RECORDS PROVIDED: Begin

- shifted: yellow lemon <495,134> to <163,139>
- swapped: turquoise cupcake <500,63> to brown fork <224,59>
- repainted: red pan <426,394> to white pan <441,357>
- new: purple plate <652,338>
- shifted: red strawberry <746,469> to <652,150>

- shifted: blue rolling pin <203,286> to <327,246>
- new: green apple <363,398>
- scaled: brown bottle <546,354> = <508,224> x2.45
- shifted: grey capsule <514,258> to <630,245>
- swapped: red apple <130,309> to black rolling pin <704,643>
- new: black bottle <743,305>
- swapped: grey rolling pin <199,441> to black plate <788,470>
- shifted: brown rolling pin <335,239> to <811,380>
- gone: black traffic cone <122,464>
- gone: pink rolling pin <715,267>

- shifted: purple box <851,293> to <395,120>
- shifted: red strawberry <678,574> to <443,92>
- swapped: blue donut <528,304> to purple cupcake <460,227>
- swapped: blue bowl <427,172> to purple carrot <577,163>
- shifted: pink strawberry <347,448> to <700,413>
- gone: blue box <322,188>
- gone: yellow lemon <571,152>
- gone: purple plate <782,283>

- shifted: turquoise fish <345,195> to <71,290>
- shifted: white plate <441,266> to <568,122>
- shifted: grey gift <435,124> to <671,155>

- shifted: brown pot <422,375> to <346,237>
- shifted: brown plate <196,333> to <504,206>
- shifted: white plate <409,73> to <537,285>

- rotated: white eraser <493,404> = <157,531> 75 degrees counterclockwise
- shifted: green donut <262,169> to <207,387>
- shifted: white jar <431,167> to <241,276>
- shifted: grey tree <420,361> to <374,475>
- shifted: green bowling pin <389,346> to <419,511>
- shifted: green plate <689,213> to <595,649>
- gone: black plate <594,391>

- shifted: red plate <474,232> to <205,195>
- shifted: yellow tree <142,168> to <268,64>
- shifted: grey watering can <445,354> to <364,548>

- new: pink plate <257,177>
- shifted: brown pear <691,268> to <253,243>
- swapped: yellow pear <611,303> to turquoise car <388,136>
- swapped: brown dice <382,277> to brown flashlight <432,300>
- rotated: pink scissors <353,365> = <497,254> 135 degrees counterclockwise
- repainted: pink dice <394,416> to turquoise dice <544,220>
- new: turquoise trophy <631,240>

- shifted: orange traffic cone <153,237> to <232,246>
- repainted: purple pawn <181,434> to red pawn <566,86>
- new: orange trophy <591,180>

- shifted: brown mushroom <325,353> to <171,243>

RECORDS PROVIDED: End

AIM OF THE TASK - What you return must be the entries, given again word for word.

TASK SOLUTION -
- shifted: yellow lemon <495,134> to <163,139>
- swapped: turquoise cupcake <500,63> to brown fork <224,59>
- repainted: red pan <426,394> to white pan <441,357>
- new: purple plate <652,338>
- shifted: red strawberry <746,469> to <652,150>

- shifted: blue rolling pin <203,286> to <327,246>
- new: green apple <363,398>
- scaled: brown bottle <546,354> = <508,224> x2.45
- shifted: grey capsule <514,258> to <630,245>
- swapped: red apple <130,309> to black rolling pin <704,643>
- new: black bottle <743,305>
- swapped: grey rolling pin <199,441> to black plate <788,470>
- shifted: brown rolling pin <335,239> to <811,380>
- gone: black traffic cone <122,464>
- gone: pink rolling pin <715,267>

- shifted: purple box <851,293> to <395,120>
- shifted: red strawberry <678,574> to <443,92>
- swapped: blue donut <528,304> to purple cupcake <460,227>
- swapped: blue bowl <427,172> to purple carrot <577,163>
- shifted: pink strawberry <347,448> to <700,413>
- gone: blue box <322,188>
- gone: yellow lemon <571,152>
- gone: purple plate <782,283>

- shifted: turquoise fish <345,195> to <71,290>
- shifted: white plate <441,266> to <568,122>
- shifted: grey gift <435,124> to <671,155>

- shifted: brown pot <422,375> to <346,237>
- shifted: brown plate <196,333> to <504,206>
- shifted: white plate <409,73> to <537,285>

- rotated: white eraser <493,404> = <157,531> 75 degrees counterclockwise
- shifted: green donut <262,169> to <207,387>
- shifted: white jar <431,167> to <241,276>
- shifted: grey tree <420,361> to <374,475>
- shifted: green bowling pin <389,346> to <419,511>
- shifted: green plate <689,213> to <595,649>
- gone: black plate <594,391>

- shifted: red plate <474,232> to <205,195>
- shifted: yellow tree <142,168> to <268,64>
- shifted: grey watering can <445,354> to <364,548>

- new: pink plate <257,177>
- shifted: brown pear <691,268> to <253,243>
- swapped: yellow pear <611,303> to turquoise car <388,136>
- swapped: brown dice <382,277> to brown flashlight <432,300>
- rotated: pink scissors <353,365> = <497,254> 135 degrees counterclockwise
- repainted: pink dice <394,416> to turquoise dice <544,220>
- new: turquoise trophy <631,240>

- shifted: orange traffic cone <153,237> to <232,246>
- repainted: purple pawn <181,434> to red pawn <566,86>
- new: orange trophy <591,180>

- shifted: brown mushroom <325,353> to <171,243>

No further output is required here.